Your answer must consist of every line from the data below that includes the word "BULB".

[Scene comparison data]
##########

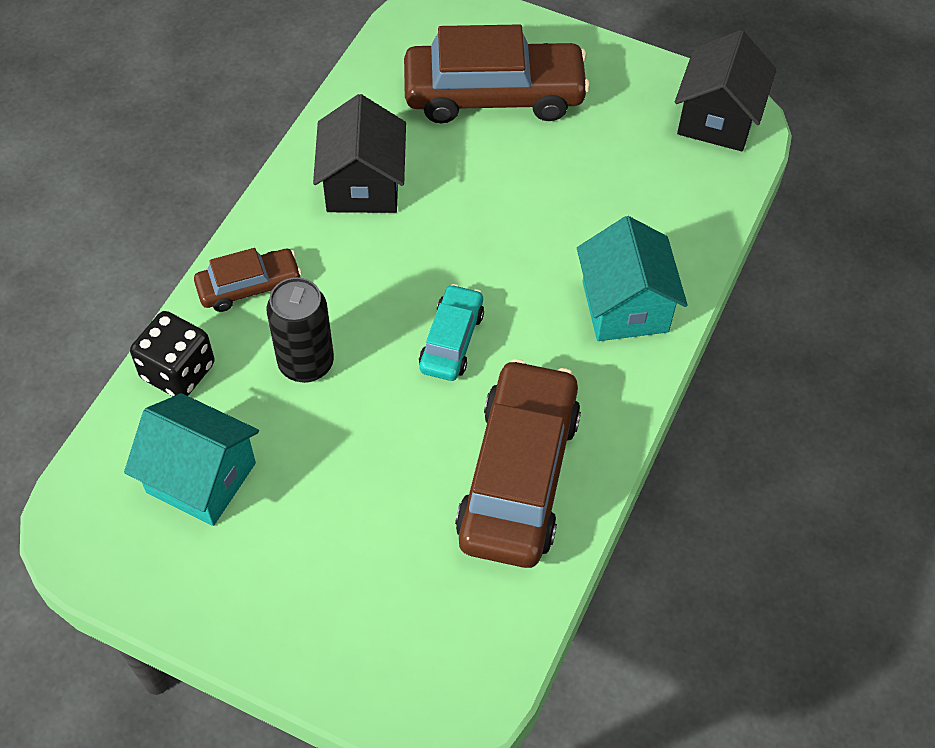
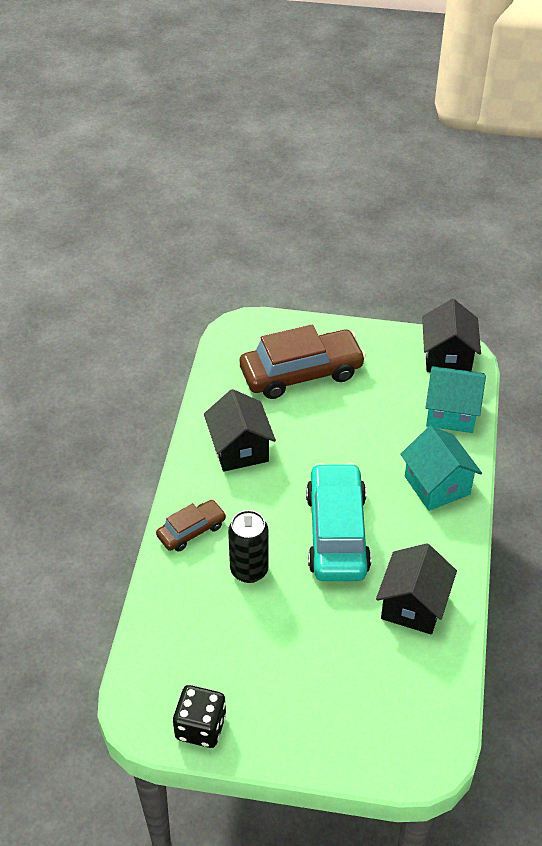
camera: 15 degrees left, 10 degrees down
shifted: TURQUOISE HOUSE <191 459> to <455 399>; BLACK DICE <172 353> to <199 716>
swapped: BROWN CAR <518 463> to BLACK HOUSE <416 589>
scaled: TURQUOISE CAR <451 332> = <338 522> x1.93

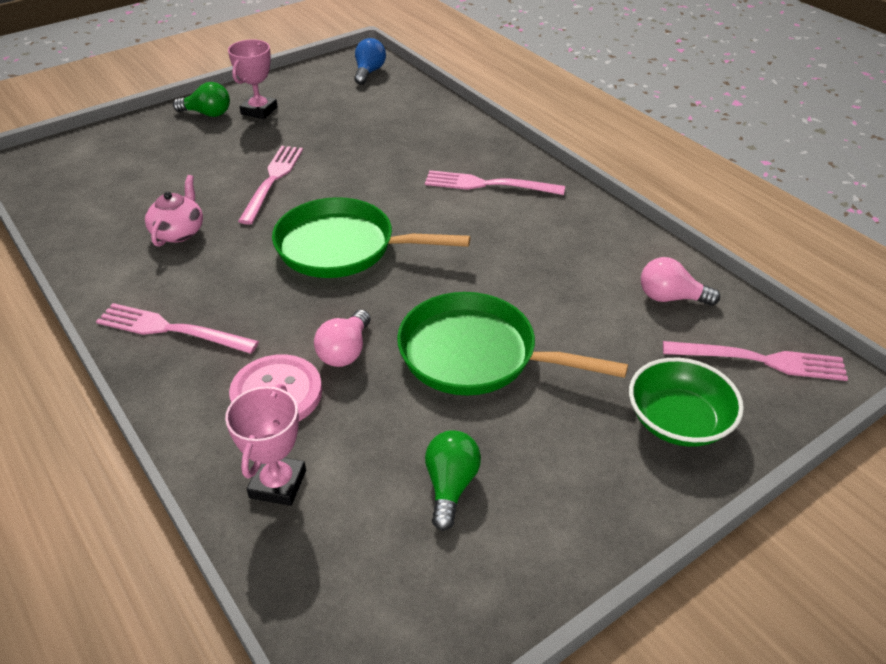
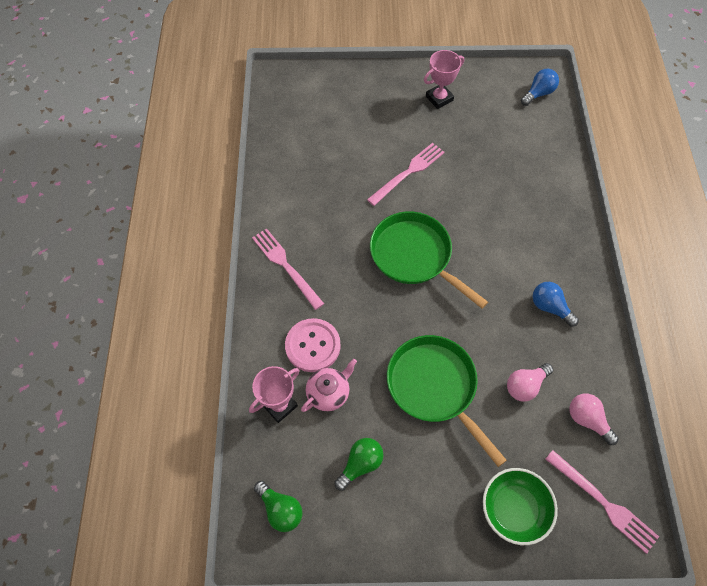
camera: 35 degrees right, 20 degrees up
gone: PINK FORK <495 182>
new: BLUE LIGHT BULB <556 304>
shifted: PINK TEAPOT <174 211> to <329 385>; GREEN LIGHT BULB <201 99> to <278 506>; PINK LIGHT BULB <342 338> to <530 382>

##########

#### Worked solution:
new: BLUE LIGHT BULB <556 304>
shifted: PINK TEAPOT <174 211> to <329 385>; GREEN LIGHT BULB <201 99> to <278 506>; PINK LIGHT BULB <342 338> to <530 382>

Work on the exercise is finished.